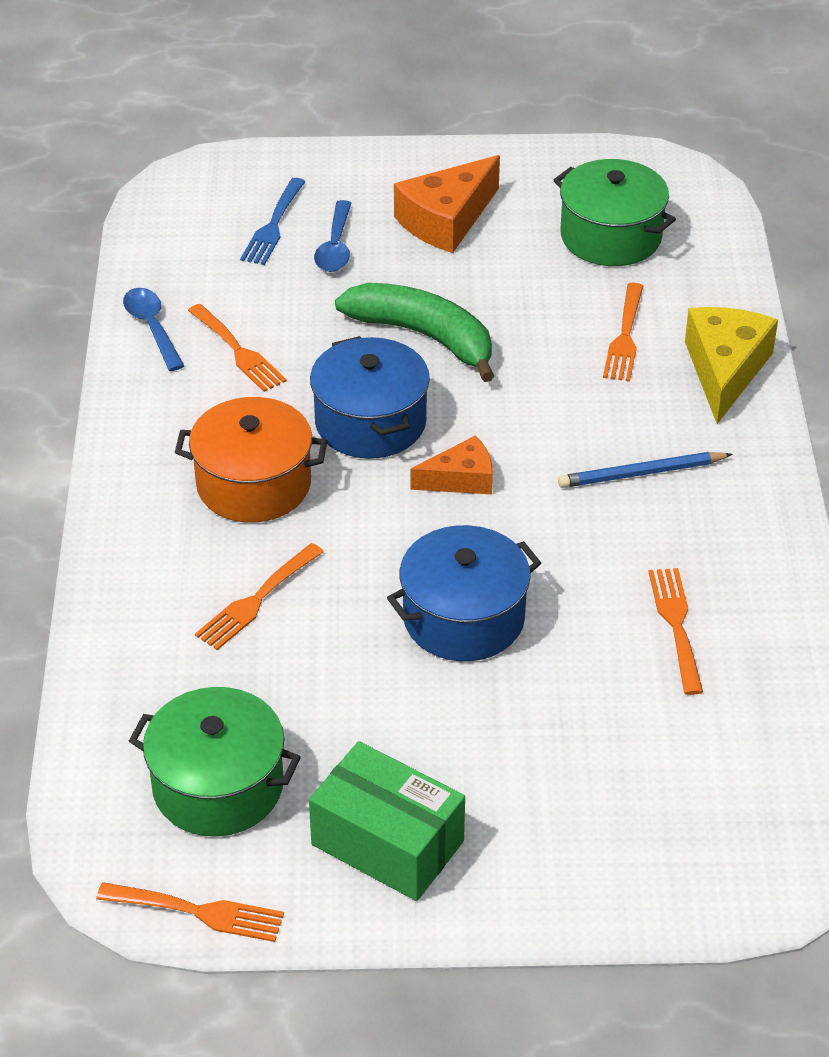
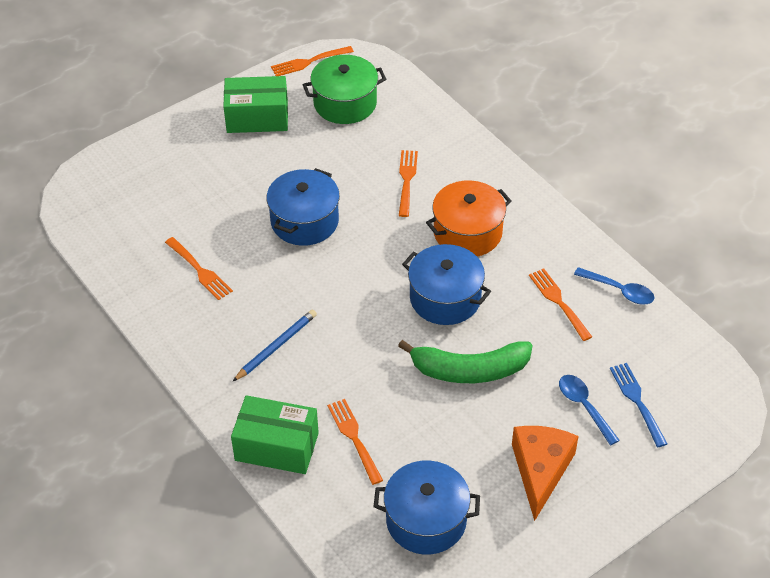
camera: 145 degrees right, 5 degrees up
(238, 351) = (559, 302): orange fork -> orange fork turned 45 degrees clockwise
(461, 479) = (368, 291): orange cheese -> none
(610, 236) = (426, 520): green pot -> blue pot
(725, 370) = (276, 447): yellow cheese -> green box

Instructions to follow: Set down the entries above exactly; no pictures belong in the copy.

Reply to the exercise:
camera: 145 degrees right, 5 degrees up
(238, 351) = (559, 302): orange fork -> orange fork turned 45 degrees clockwise
(461, 479) = (368, 291): orange cheese -> none
(610, 236) = (426, 520): green pot -> blue pot
(725, 370) = (276, 447): yellow cheese -> green box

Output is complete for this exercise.